Copy out every line of text in the material word for word, leaving out the pictures.
>> start Records for this task
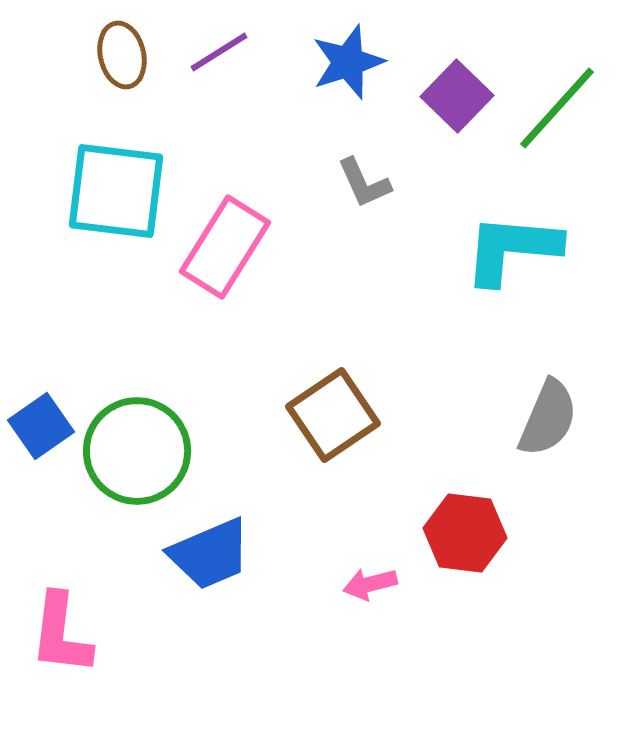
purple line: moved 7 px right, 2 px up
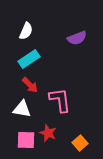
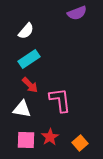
white semicircle: rotated 18 degrees clockwise
purple semicircle: moved 25 px up
red star: moved 2 px right, 4 px down; rotated 18 degrees clockwise
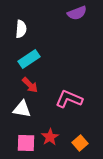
white semicircle: moved 5 px left, 2 px up; rotated 36 degrees counterclockwise
pink L-shape: moved 9 px right, 1 px up; rotated 60 degrees counterclockwise
pink square: moved 3 px down
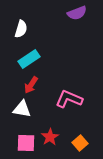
white semicircle: rotated 12 degrees clockwise
red arrow: moved 1 px right; rotated 78 degrees clockwise
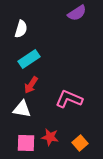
purple semicircle: rotated 12 degrees counterclockwise
red star: rotated 30 degrees counterclockwise
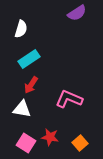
pink square: rotated 30 degrees clockwise
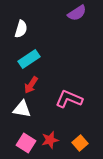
red star: moved 3 px down; rotated 24 degrees counterclockwise
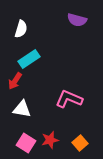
purple semicircle: moved 7 px down; rotated 48 degrees clockwise
red arrow: moved 16 px left, 4 px up
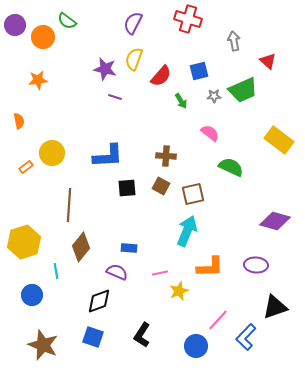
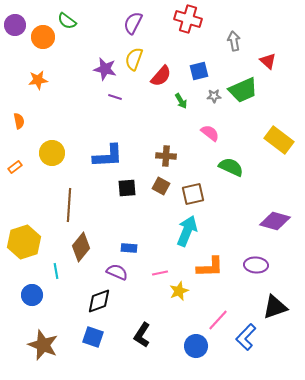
orange rectangle at (26, 167): moved 11 px left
>> end Records for this task
» **Task solution**
purple line: moved 7 px right, 2 px up
white semicircle: rotated 18 degrees clockwise
purple semicircle: moved 25 px up
red star: moved 2 px right, 4 px down; rotated 18 degrees clockwise
white semicircle: moved 5 px left, 2 px up; rotated 36 degrees counterclockwise
pink L-shape: moved 9 px right, 1 px up; rotated 60 degrees counterclockwise
pink square: moved 3 px down
white semicircle: rotated 12 degrees clockwise
red arrow: moved 1 px right; rotated 78 degrees clockwise
purple semicircle: rotated 12 degrees counterclockwise
red star: rotated 30 degrees counterclockwise
pink square: rotated 30 degrees clockwise
red star: moved 3 px down; rotated 24 degrees counterclockwise
purple semicircle: moved 7 px down; rotated 48 degrees clockwise
red arrow: moved 16 px left, 4 px up
orange rectangle at (26, 167): moved 11 px left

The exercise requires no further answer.